Top of Materials provided

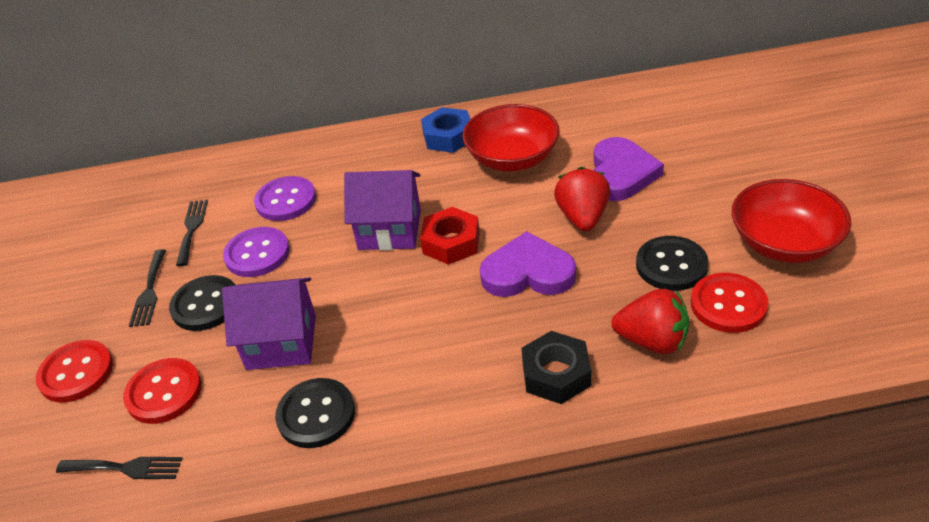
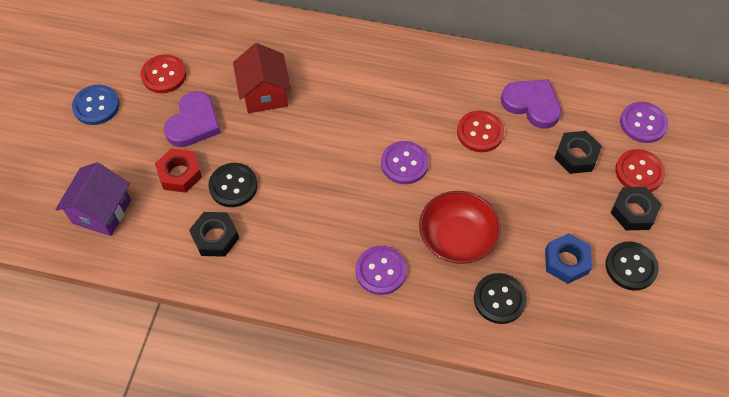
black fork: [56,457,183,479] [129,249,166,327] [176,200,208,266] = 3 -> none = 0
black nut: [522,331,591,404] = 1 -> [189,212,239,257] [554,131,602,174] [611,187,662,230] = 3
blue button: none = 0 -> [72,85,120,125] = 1
purple button: [223,227,289,277] [254,176,316,221] = 2 -> [355,246,407,295] [381,141,429,184] [620,102,668,143] = 3
purple house: [222,277,316,370] [344,170,421,250] = 2 -> [55,162,131,236] = 1
red bowl: [463,104,560,171] [732,179,851,263] = 2 -> [419,191,501,264] = 1
red house: none = 0 -> [233,43,291,113] = 1
red strawberry: [554,167,610,231] [612,289,689,354] = 2 -> none = 0

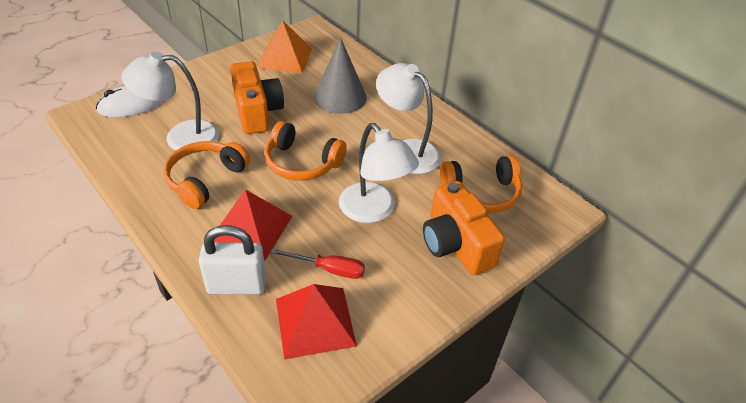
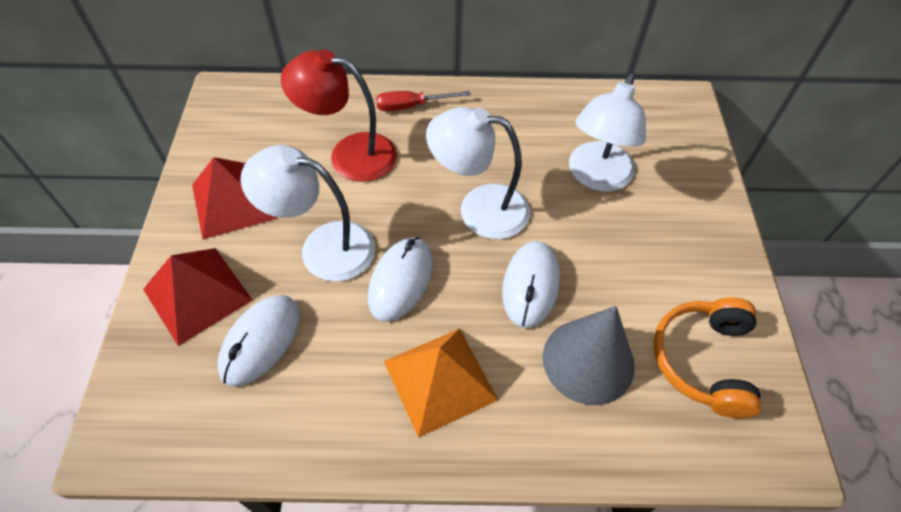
orange camera: [230,61,284,134] [423,181,505,275] = 2 -> none = 0
orange headphones: [164,141,250,209] [265,121,347,181] [440,155,522,213] = 3 -> [653,297,761,419] = 1
red lamp: none = 0 -> [281,49,397,182] = 1
white mouse: [96,85,163,117] = 1 -> [217,295,300,387] [368,237,433,322] [502,241,560,328] = 3
white padlock: [199,225,266,295] = 1 -> none = 0

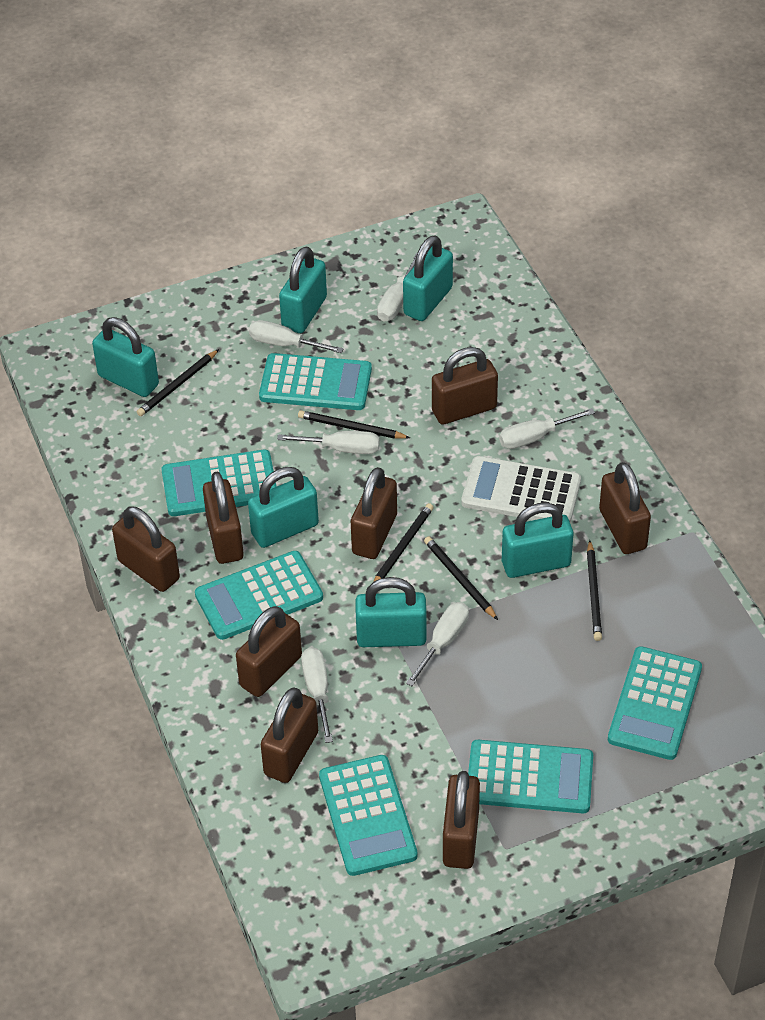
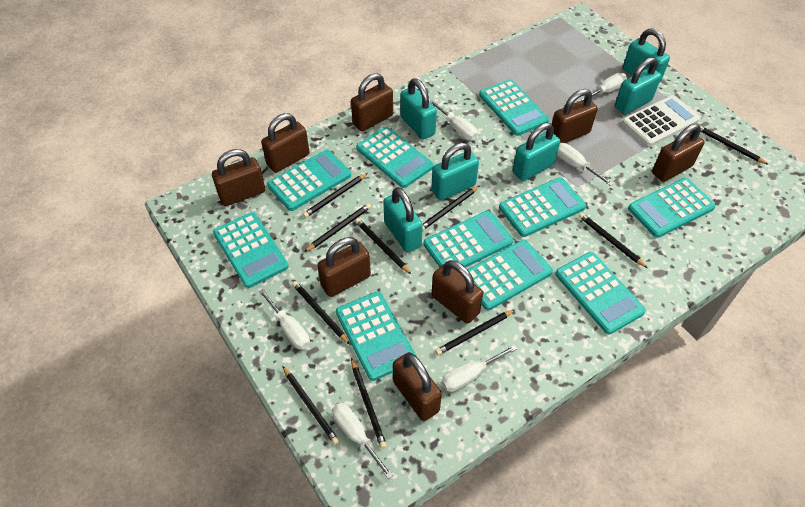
black pencil: [137,349,219,416] [298,410,410,439] [373,503,434,582] [424,536,498,620] [587,540,602,641] = 5 -> [282,366,339,445] [292,281,350,344] [303,173,368,218] [304,203,371,252] [351,358,387,449] [355,218,412,275] [422,185,480,231] [435,310,515,355] [579,213,647,268] [700,126,769,165] = 10
turquoise calculator: [161,450,277,516] [195,551,323,640] [259,353,372,410] [319,755,418,876] [468,740,593,813] [608,646,702,760] = 6 -> [213,212,289,288] [267,150,351,211] [336,291,416,381] [356,127,434,188] [424,211,513,268] [468,240,553,310] [479,79,549,136] [499,177,586,237] [555,252,646,334] [628,178,716,238] = 10

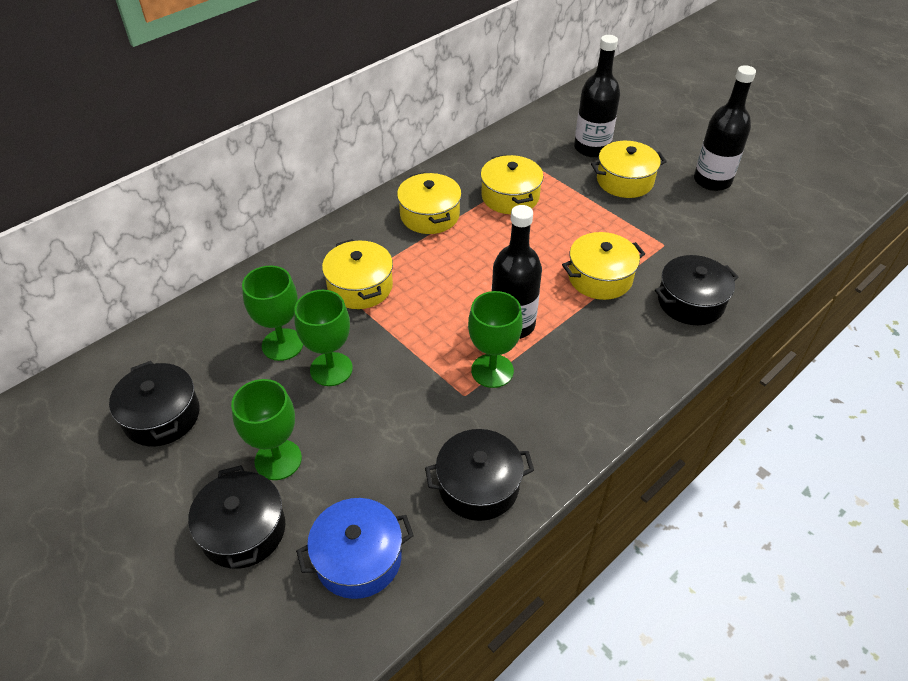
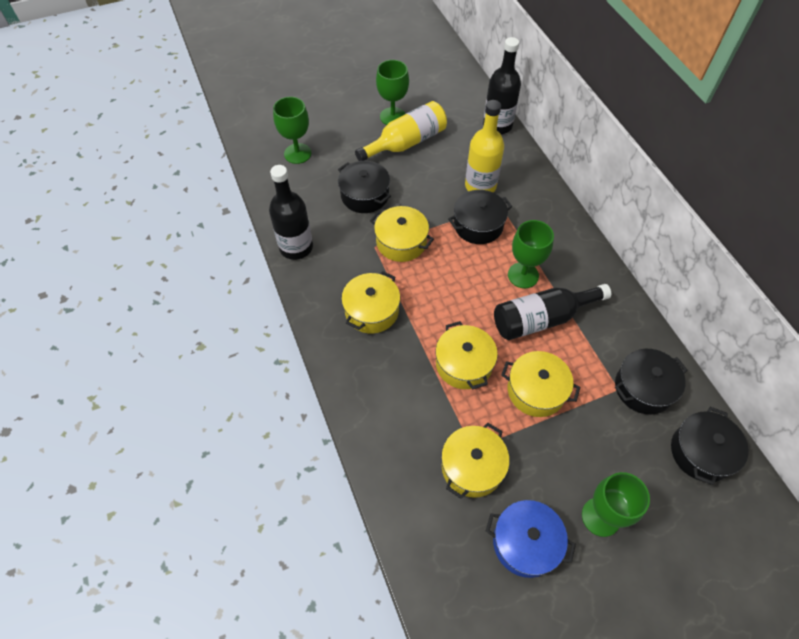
yellow bottle: none = 0 -> [355,101,447,161] [465,100,504,192] = 2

Bottom of Materials provided

What needs to be done:
Every line above should be returned word for word, with the pictures left behind.

Task output:
black fork: [56,457,183,479] [129,249,166,327] [176,200,208,266] = 3 -> none = 0
black nut: [522,331,591,404] = 1 -> [189,212,239,257] [554,131,602,174] [611,187,662,230] = 3
blue button: none = 0 -> [72,85,120,125] = 1
purple button: [223,227,289,277] [254,176,316,221] = 2 -> [355,246,407,295] [381,141,429,184] [620,102,668,143] = 3
purple house: [222,277,316,370] [344,170,421,250] = 2 -> [55,162,131,236] = 1
red bowl: [463,104,560,171] [732,179,851,263] = 2 -> [419,191,501,264] = 1
red house: none = 0 -> [233,43,291,113] = 1
red strawberry: [554,167,610,231] [612,289,689,354] = 2 -> none = 0

orange camera: [230,61,284,134] [423,181,505,275] = 2 -> none = 0
orange headphones: [164,141,250,209] [265,121,347,181] [440,155,522,213] = 3 -> [653,297,761,419] = 1
red lamp: none = 0 -> [281,49,397,182] = 1
white mouse: [96,85,163,117] = 1 -> [217,295,300,387] [368,237,433,322] [502,241,560,328] = 3
white padlock: [199,225,266,295] = 1 -> none = 0

black pencil: [137,349,219,416] [298,410,410,439] [373,503,434,582] [424,536,498,620] [587,540,602,641] = 5 -> [282,366,339,445] [292,281,350,344] [303,173,368,218] [304,203,371,252] [351,358,387,449] [355,218,412,275] [422,185,480,231] [435,310,515,355] [579,213,647,268] [700,126,769,165] = 10
turquoise calculator: [161,450,277,516] [195,551,323,640] [259,353,372,410] [319,755,418,876] [468,740,593,813] [608,646,702,760] = 6 -> [213,212,289,288] [267,150,351,211] [336,291,416,381] [356,127,434,188] [424,211,513,268] [468,240,553,310] [479,79,549,136] [499,177,586,237] [555,252,646,334] [628,178,716,238] = 10

yellow bottle: none = 0 -> [355,101,447,161] [465,100,504,192] = 2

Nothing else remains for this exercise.